Task brief:
Where does the string "minus" occur in the records below? Copy every line that holds it.

[Recorded data]
=== Begin Enclosure ===

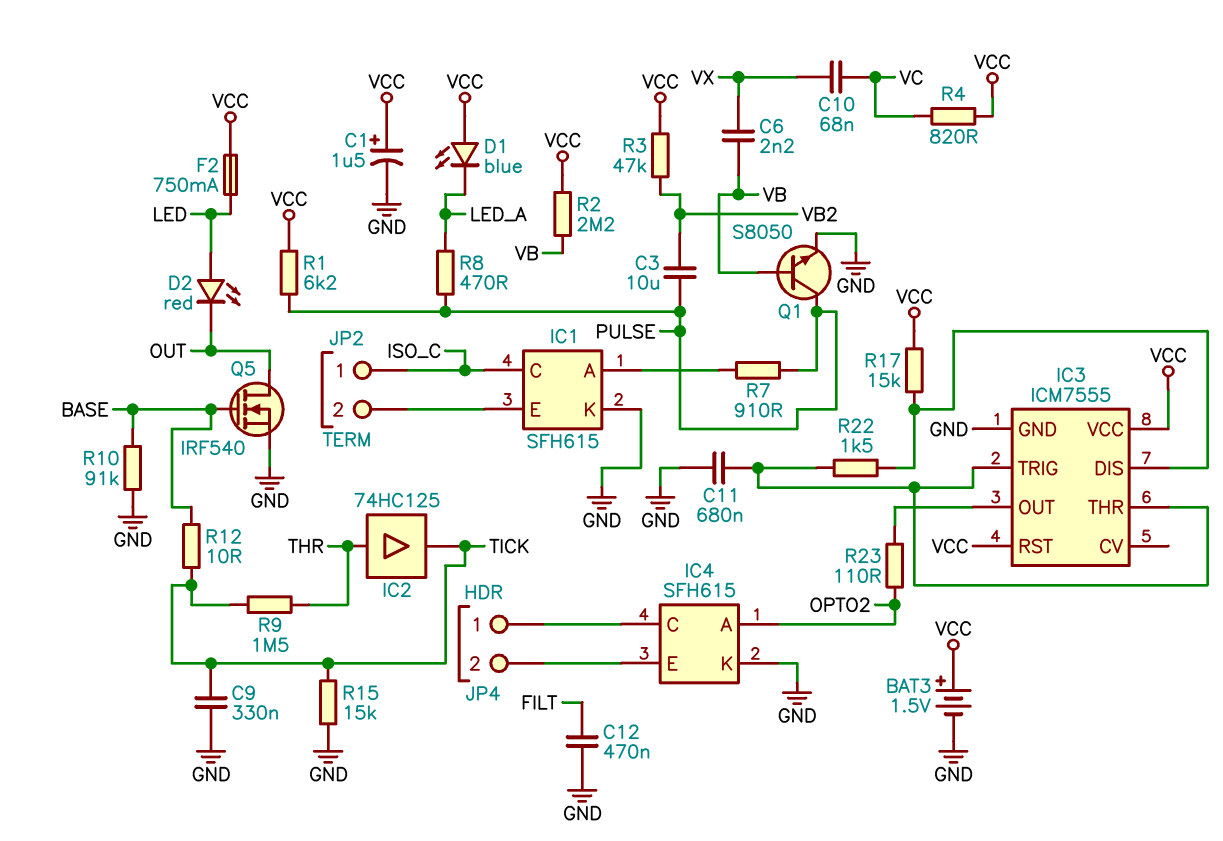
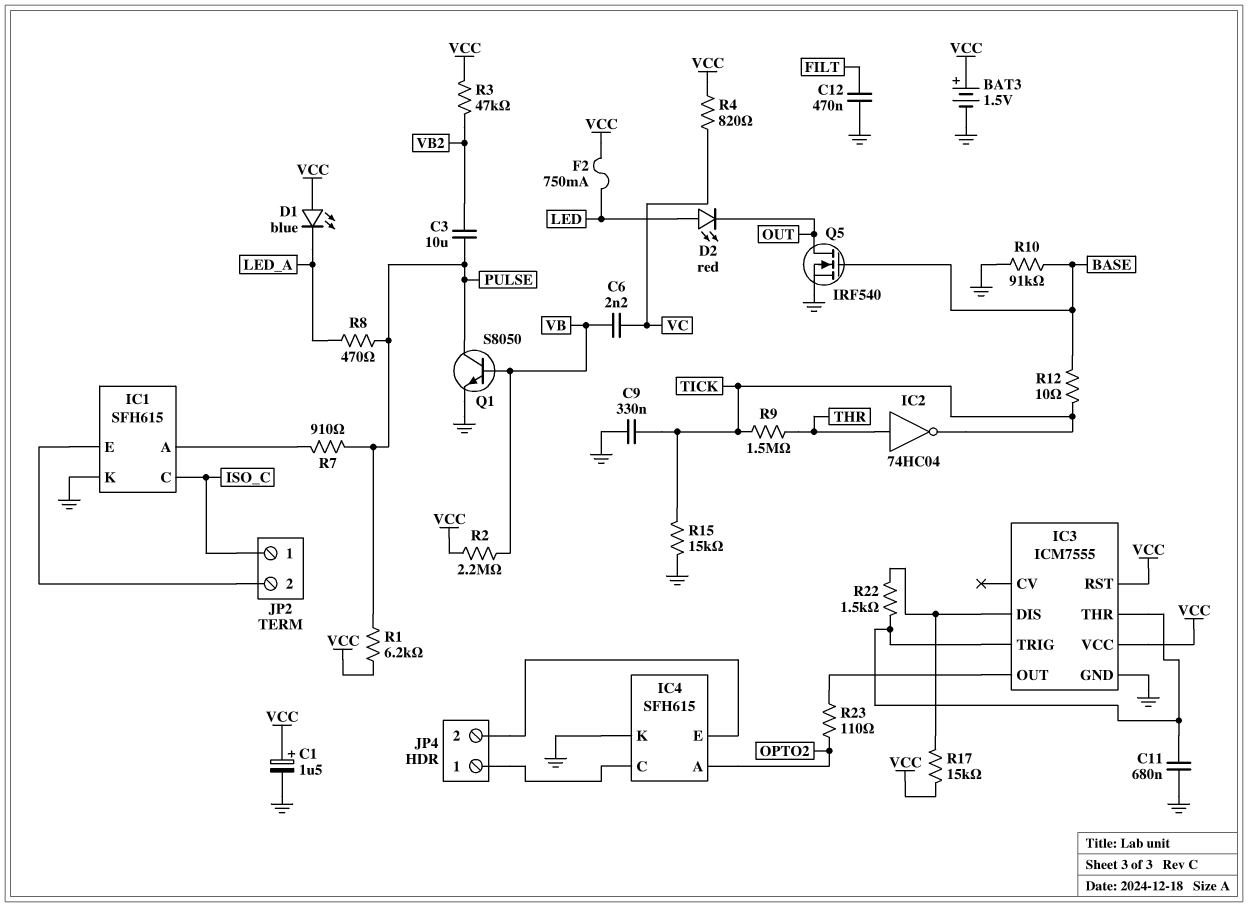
C6: 2.2nF (VB, VX) -> 2.2nF (VB, VC)
C10: 68nF (VC, VX) -> none
IC2: buffer 74HC125 (in THR, out TICK) -> NOT 74HC04 (in THR, out TICK)

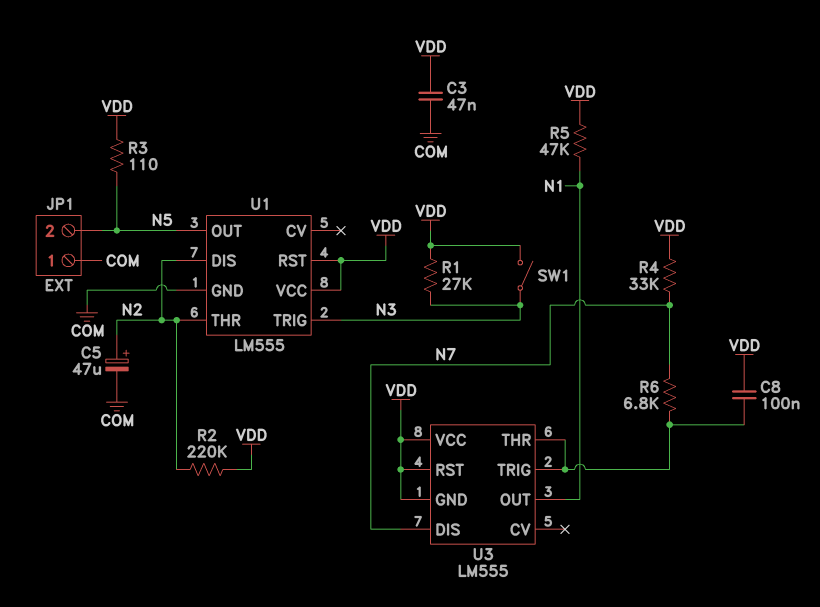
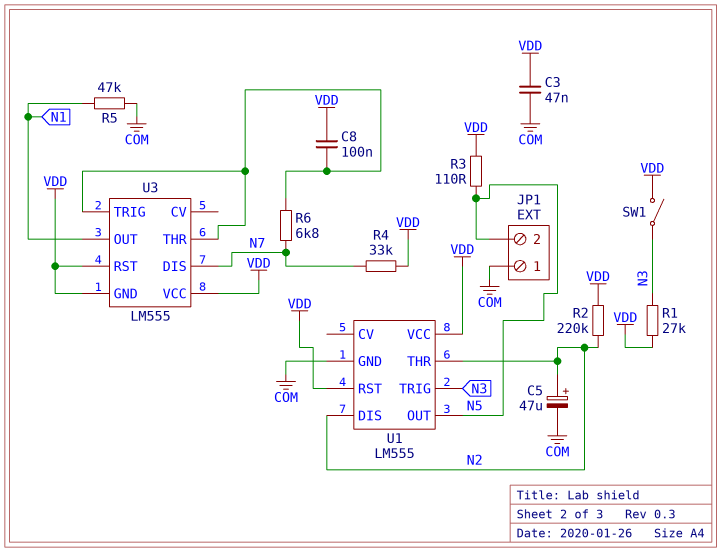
R5: 47k (N1, VDD) -> 47k (COM, N1)

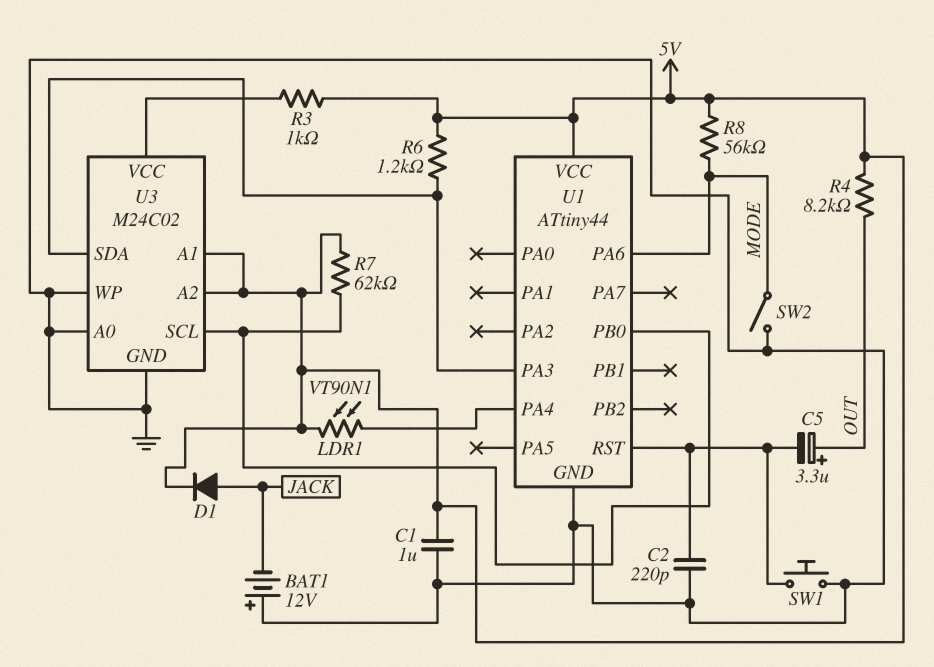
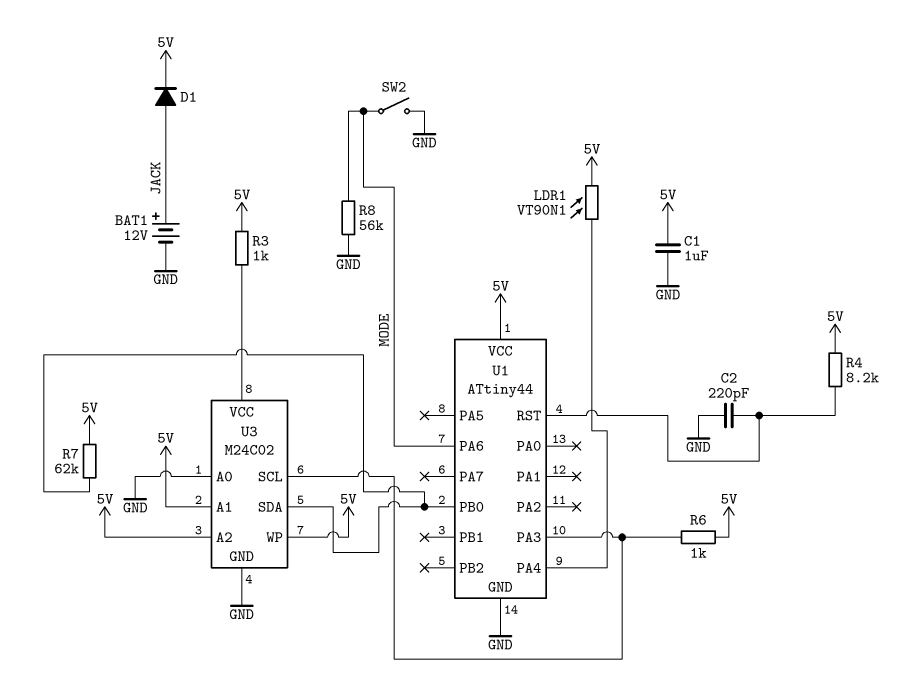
BAT1: 12V (plus GND, minus JACK) -> 12V (plus JACK, minus GND)
C5: 3.3uF (plus OUT, minus U1/RST) -> none
R4: 8.2k (5V, OUT) -> 8.2k (5V, U1/RST)
R6: 1.2k (5V, U1/PA3) -> 1k (5V, U1/PA3)
R8: 56k (5V, MODE) -> 56k (GND, MODE)
SW1: button (GND, U1/RST) -> none
U3 pin SCL: U1/PB0 -> U1/PA3
U3 pin SDA: U1/PA3 -> U1/PB0
U3 pin WP: GND -> 5V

=== End Enclosure ===

Solution to this problem:
BAT1: 12V (plus GND, minus JACK) -> 12V (plus JACK, minus GND)
C5: 3.3uF (plus OUT, minus U1/RST) -> none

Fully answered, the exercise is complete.